- Data for processing:
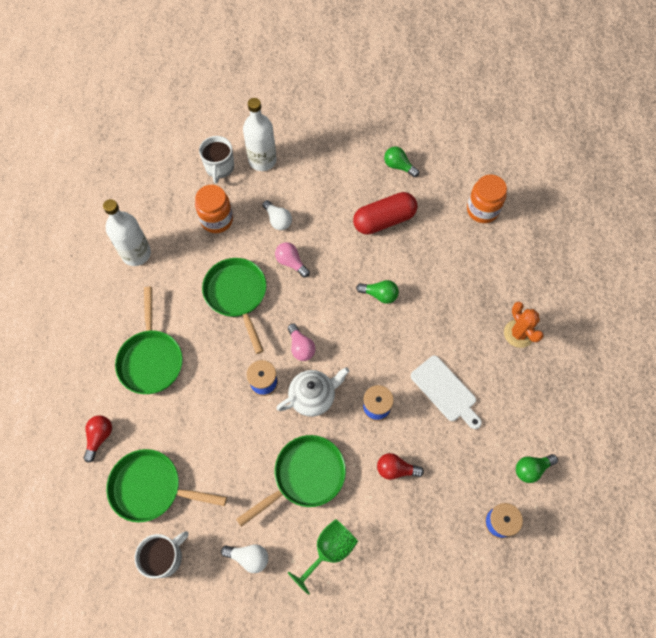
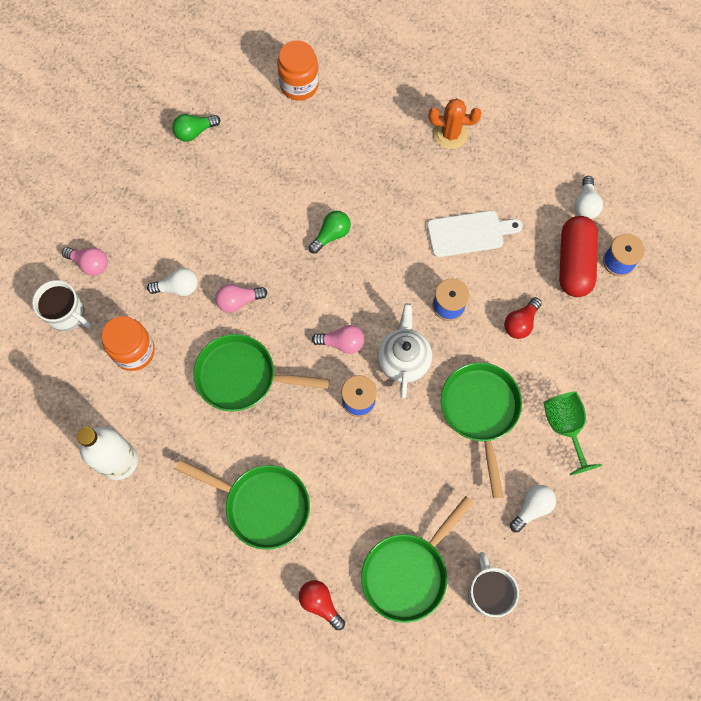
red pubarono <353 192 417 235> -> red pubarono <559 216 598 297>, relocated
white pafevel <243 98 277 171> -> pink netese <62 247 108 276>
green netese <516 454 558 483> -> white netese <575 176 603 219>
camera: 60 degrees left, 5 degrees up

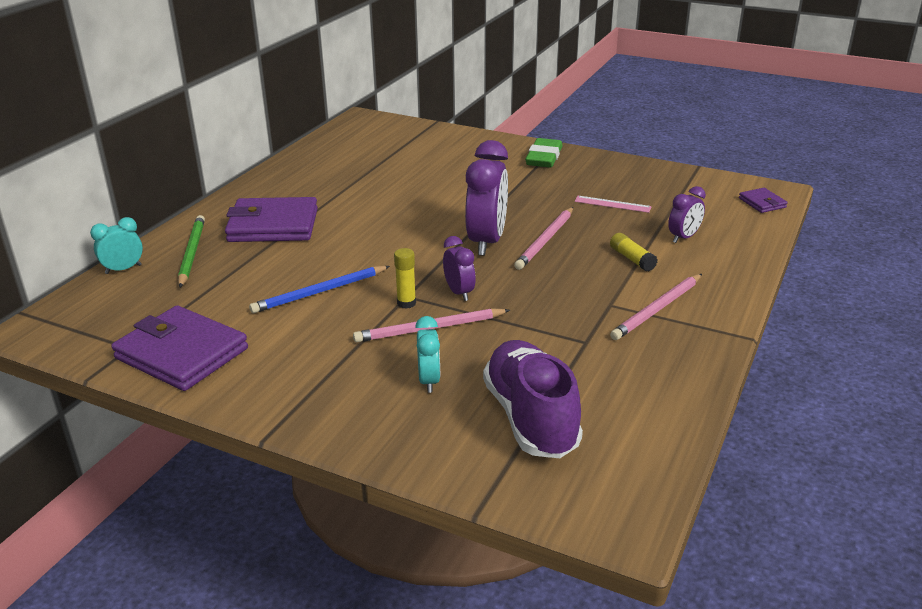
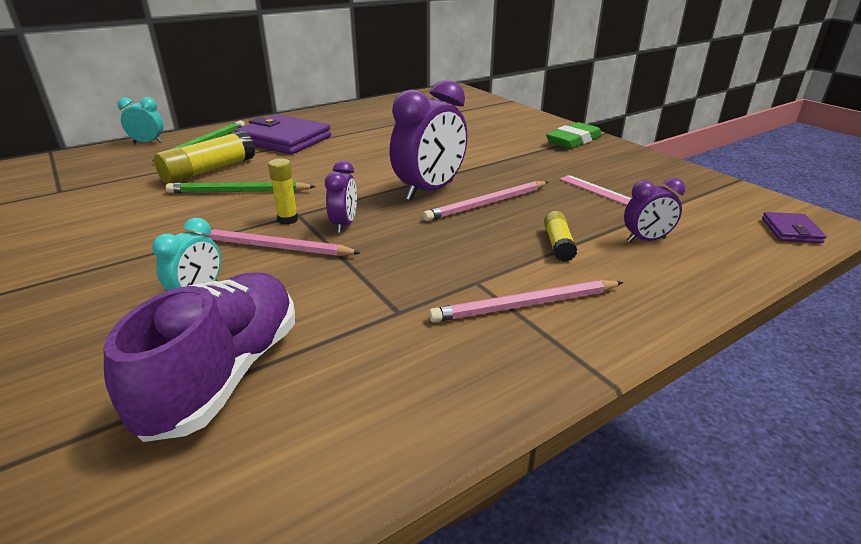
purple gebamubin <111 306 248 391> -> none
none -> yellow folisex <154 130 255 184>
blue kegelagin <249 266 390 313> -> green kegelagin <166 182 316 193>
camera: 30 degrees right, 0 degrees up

- Work task: When you copy the entries, keep every word exactly as it stands and drop any pictures.

- Result of the task:
red pubarono <353 192 417 235> -> red pubarono <559 216 598 297>, relocated
white pafevel <243 98 277 171> -> pink netese <62 247 108 276>
green netese <516 454 558 483> -> white netese <575 176 603 219>
camera: 60 degrees left, 5 degrees up

purple gebamubin <111 306 248 391> -> none
none -> yellow folisex <154 130 255 184>
blue kegelagin <249 266 390 313> -> green kegelagin <166 182 316 193>
camera: 30 degrees right, 0 degrees up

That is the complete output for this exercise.